### EXERCISE PROMPT
Scan the data below and pick out the lines containing the word "diode".

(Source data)
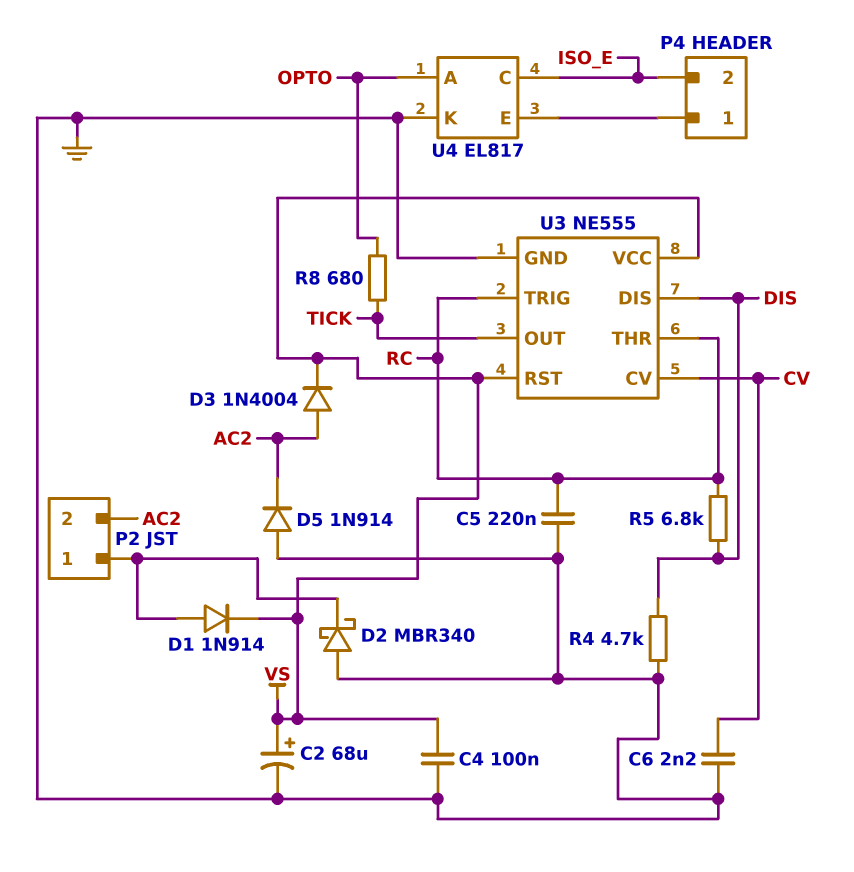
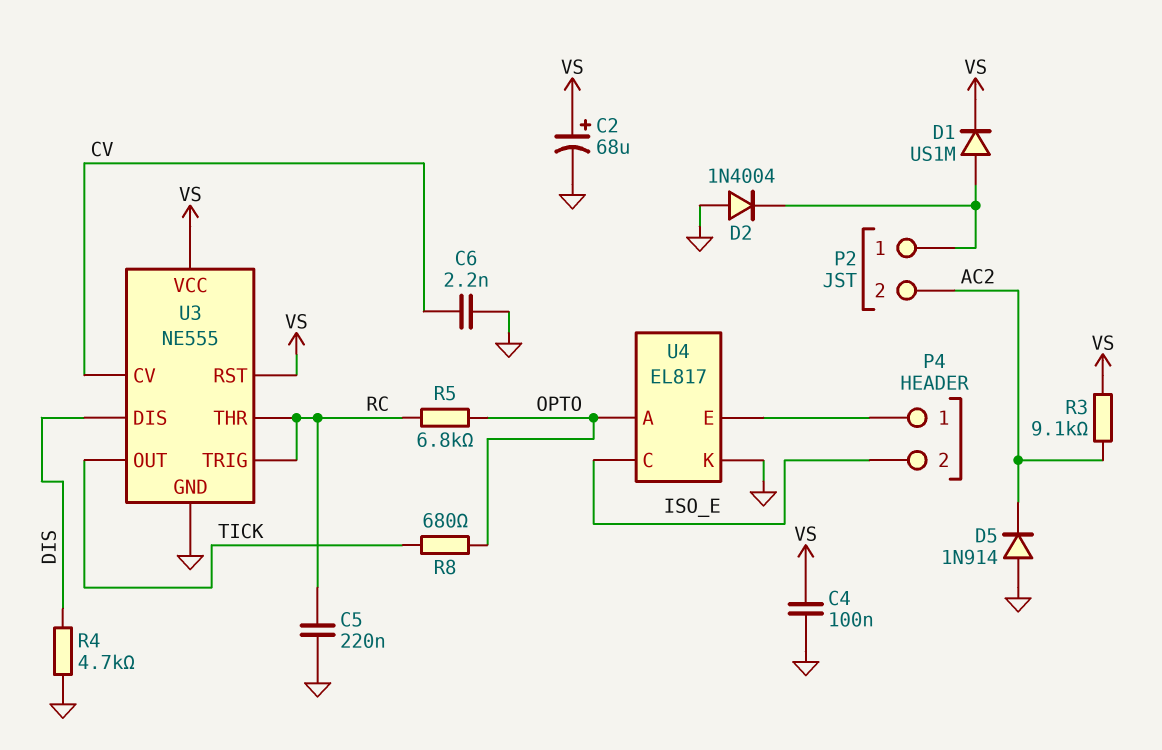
D1: diode 1N914 (A P2/1, K VS) -> diode US1M (A P2/1, K VS)
D2: schottky MBR340 (A GND, K P2/1) -> diode 1N4004 (A GND, K P2/1)
D3: diode 1N4004 (A AC2, K VS) -> none
R3: none -> 9.1k (AC2, VS)
R5: 6.8k (DIS, RC) -> 6.8k (OPTO, RC)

### REPLY TO THE EXERCISE
D1: diode 1N914 (A P2/1, K VS) -> diode US1M (A P2/1, K VS)
D2: schottky MBR340 (A GND, K P2/1) -> diode 1N4004 (A GND, K P2/1)
D3: diode 1N4004 (A AC2, K VS) -> none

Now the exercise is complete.